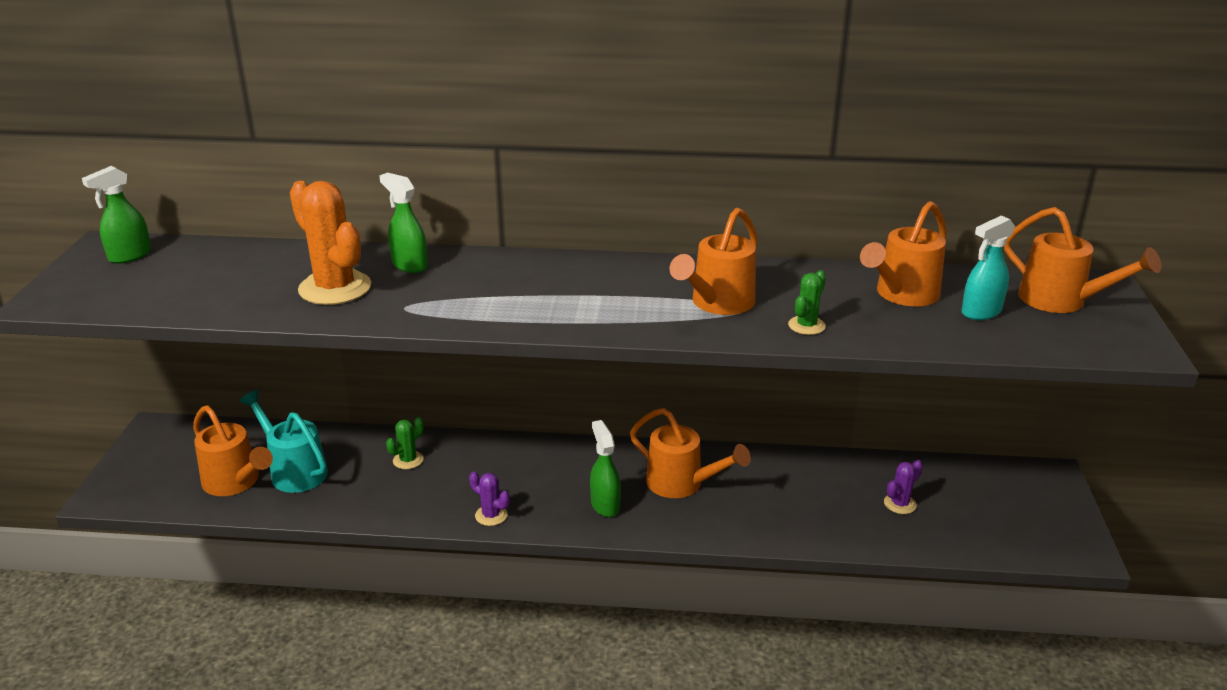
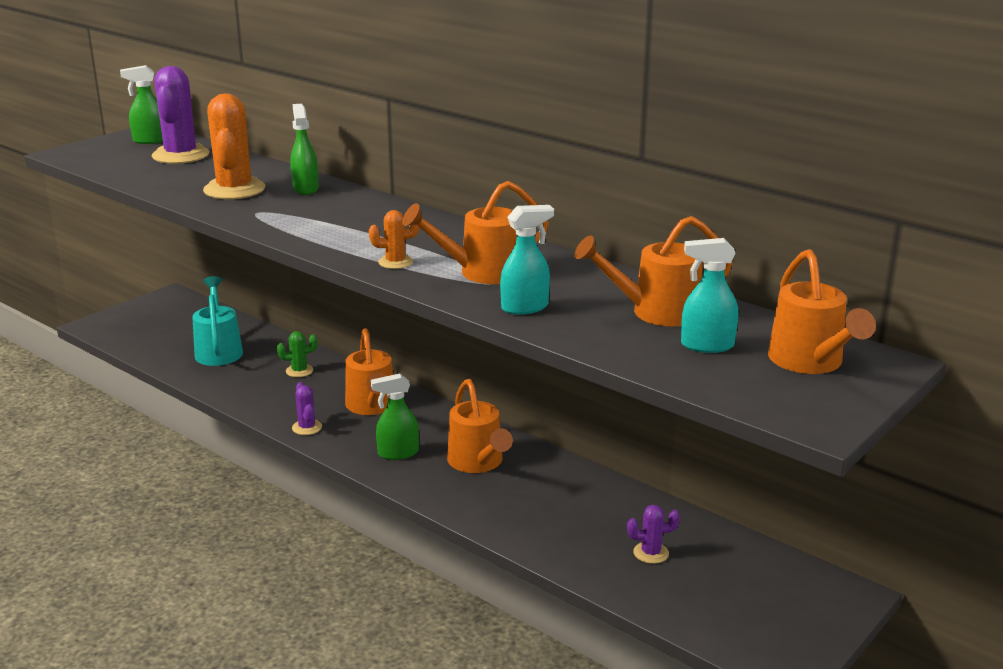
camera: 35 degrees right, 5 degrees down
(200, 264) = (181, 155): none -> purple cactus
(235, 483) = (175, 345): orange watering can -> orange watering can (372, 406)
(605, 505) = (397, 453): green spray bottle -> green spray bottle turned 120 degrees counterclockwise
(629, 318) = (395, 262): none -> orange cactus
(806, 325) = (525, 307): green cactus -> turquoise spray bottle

> _WHAT TO PRODUCE_
Output nothing except an exact copy of the records above, with the images left out.

> _OUTPUT_
camera: 35 degrees right, 5 degrees down
(200, 264) = (181, 155): none -> purple cactus
(235, 483) = (175, 345): orange watering can -> orange watering can (372, 406)
(605, 505) = (397, 453): green spray bottle -> green spray bottle turned 120 degrees counterclockwise
(629, 318) = (395, 262): none -> orange cactus
(806, 325) = (525, 307): green cactus -> turquoise spray bottle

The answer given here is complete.